*PROBLEM*
Nothing but the lines from the one containing "TEMP2: TMP36 -> LM35" to the end of the data should be copied, exactly, and the pictures stay out.

*DATA EXCERPTS*
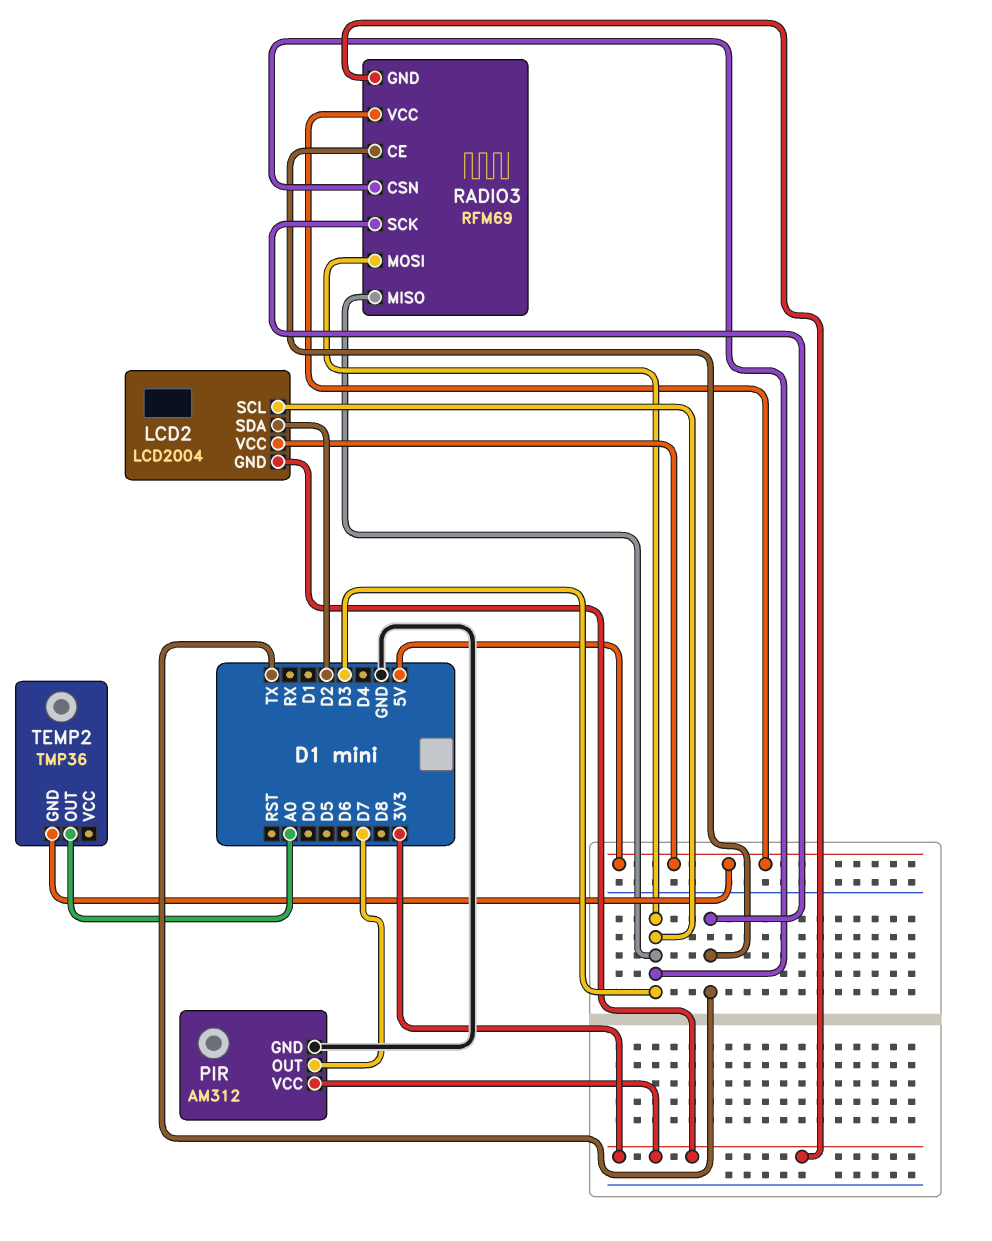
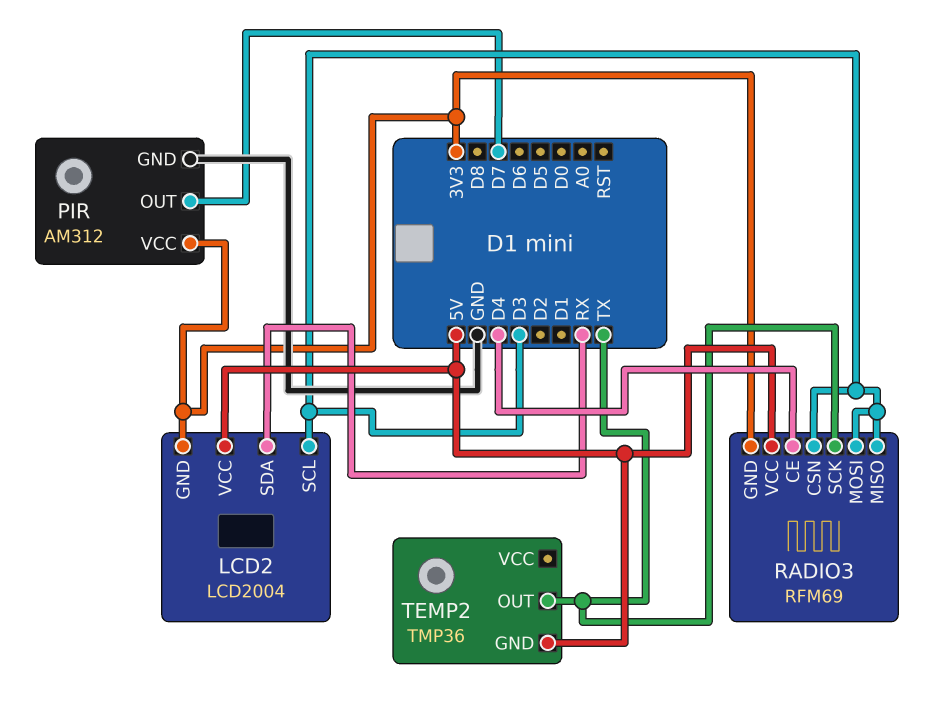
LCD2 pin SDA: D2 -> RX
RADIO3 pin CE: TX -> D4
TEMP2 pin OUT: A0 -> TX

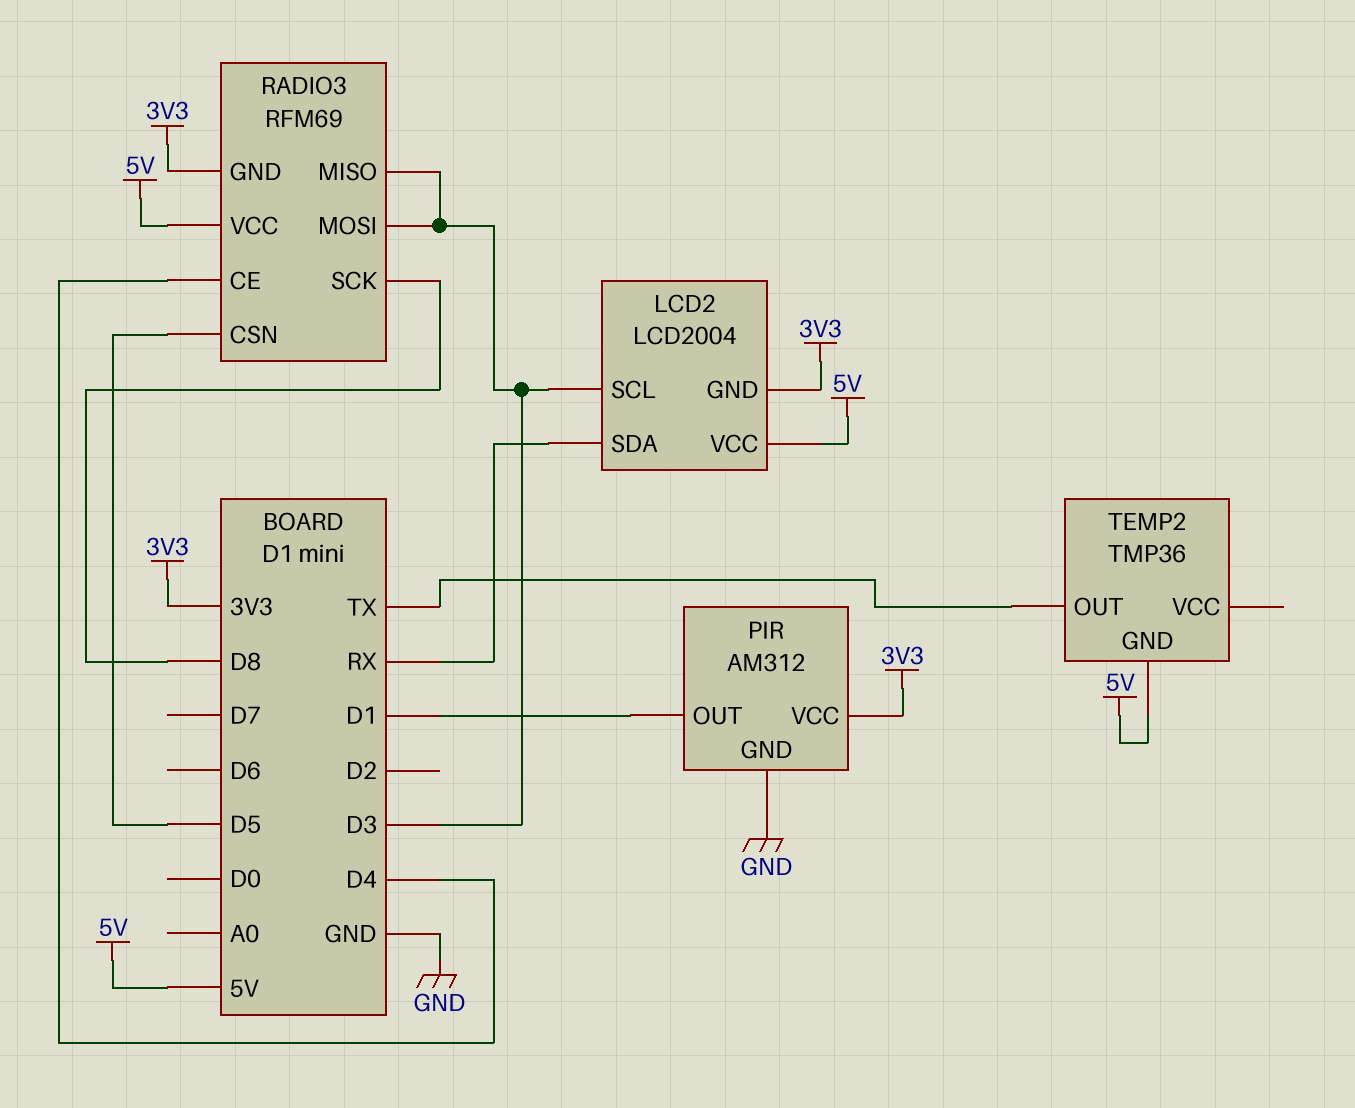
PIR pin OUT: D7 -> D1
RADIO3 pin CSN: D3 -> D5
RADIO3 pin SCK: TX -> D8

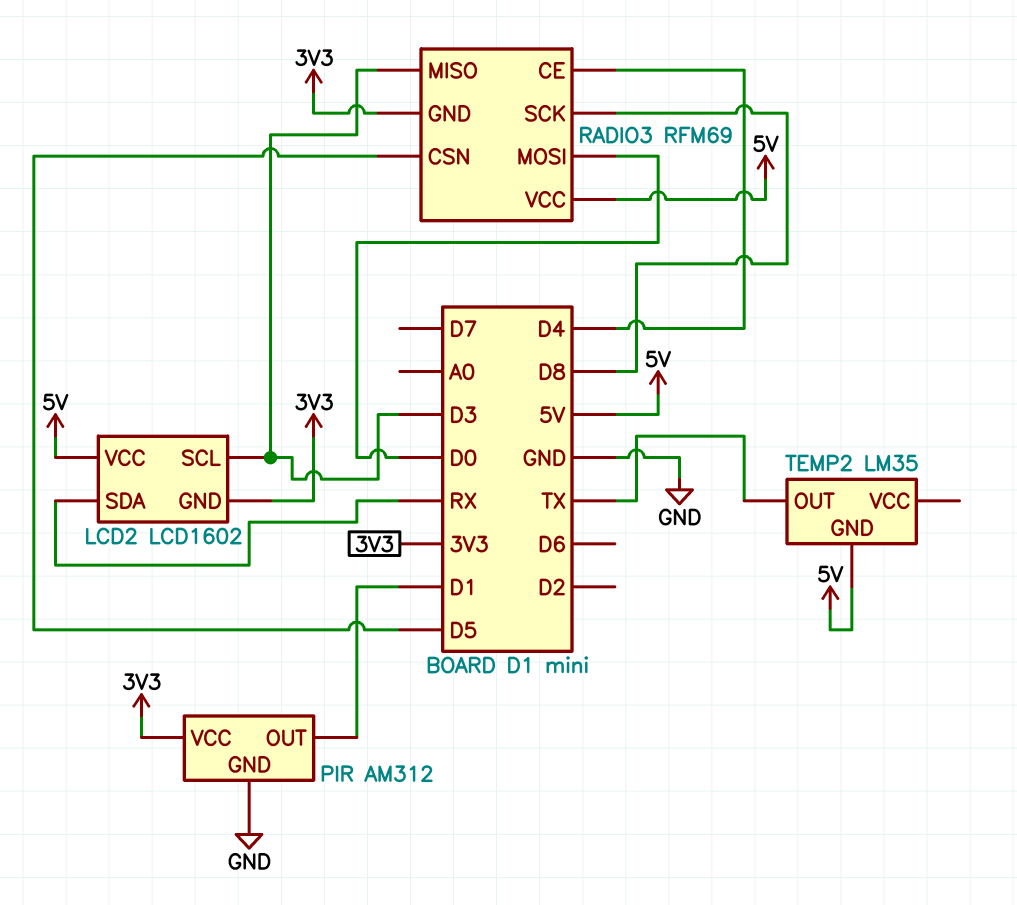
LCD2: LCD2004 -> LCD1602
RADIO3 pin MOSI: D3 -> D0
TEMP2: TMP36 -> LM35

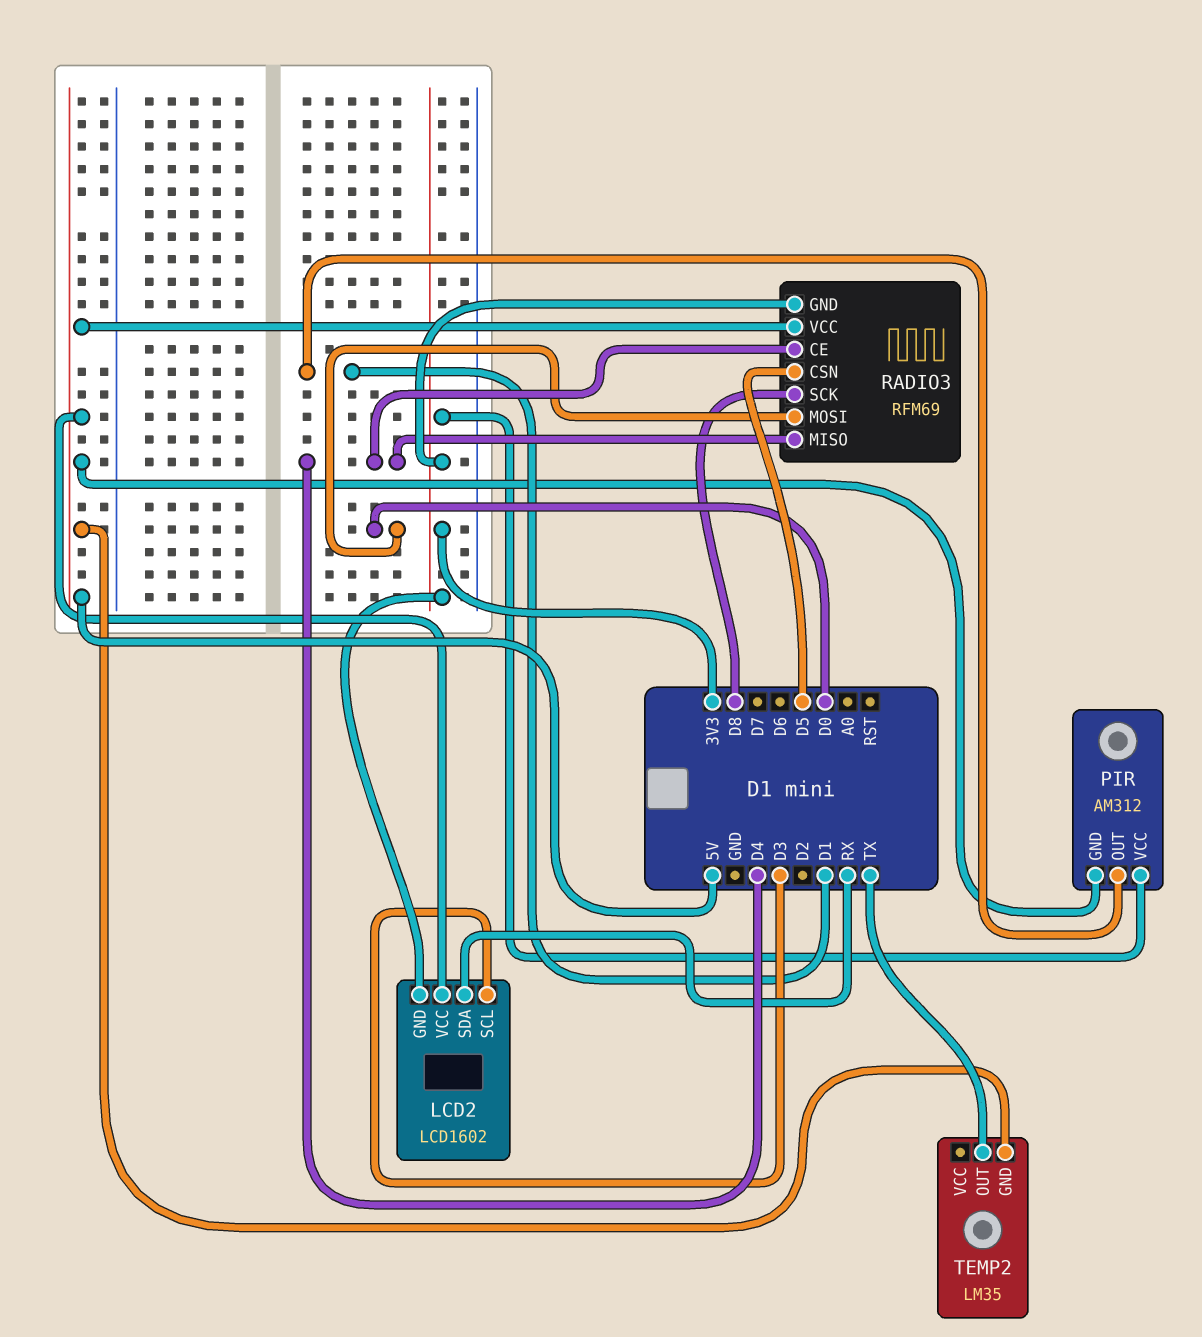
PIR pin GND: GND -> 5V
RADIO3 pin MISO: D3 -> D4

*ANSWER TO THE EXERCISE*
TEMP2: TMP36 -> LM35

PIR pin GND: GND -> 5V
RADIO3 pin MISO: D3 -> D4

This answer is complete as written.